§ Materials provided
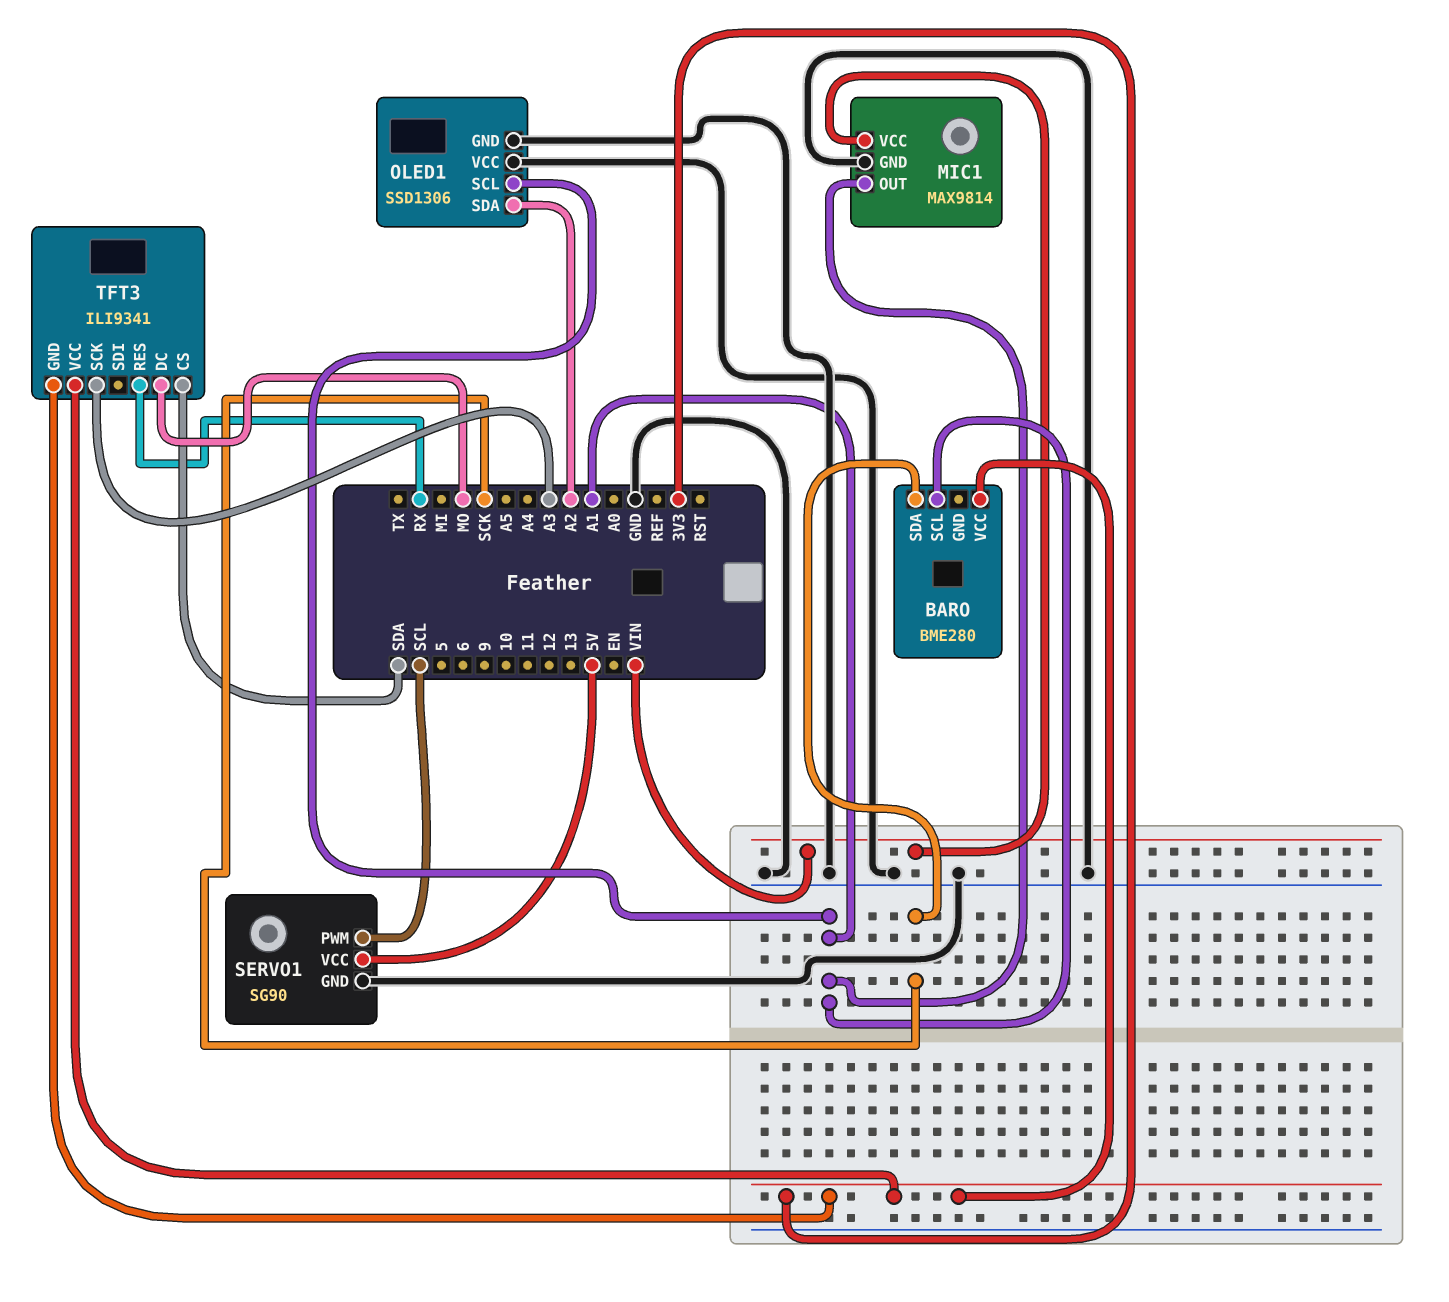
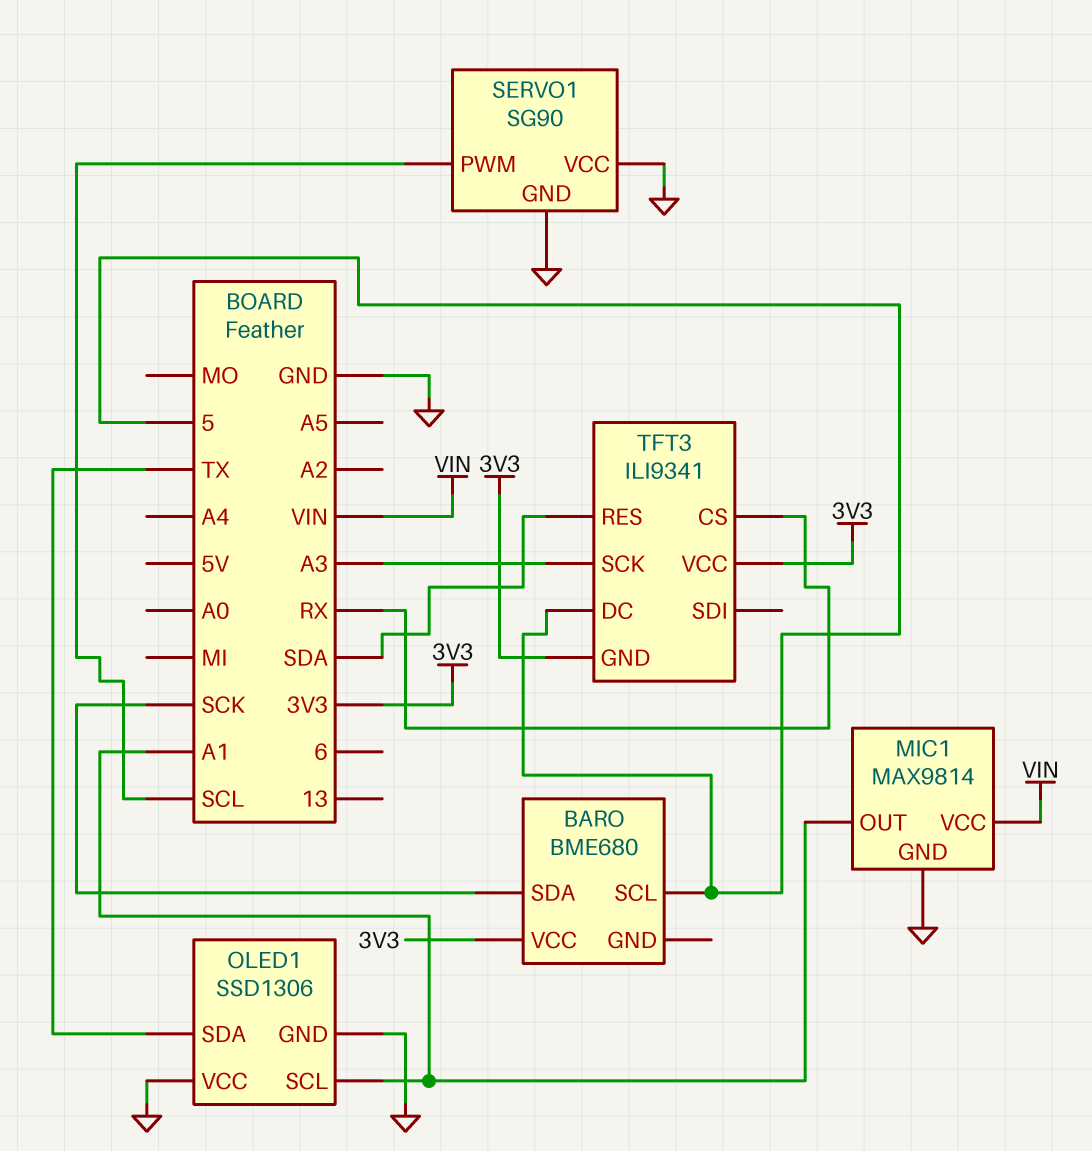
BARO: BME280 -> BME680
BARO pin SCL: A1 -> 5
OLED1 pin SDA: A2 -> TX
SERVO1 pin VCC: 5V -> GND
TFT3 pin CS: SDA -> RX
TFT3 pin DC: MO -> 5
TFT3 pin RES: RX -> SDA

§ Work to complete
A word-for-word copy of the material is required; pictures stay out of it.

§ Task solution
BARO: BME280 -> BME680
BARO pin SCL: A1 -> 5
OLED1 pin SDA: A2 -> TX
SERVO1 pin VCC: 5V -> GND
TFT3 pin CS: SDA -> RX
TFT3 pin DC: MO -> 5
TFT3 pin RES: RX -> SDA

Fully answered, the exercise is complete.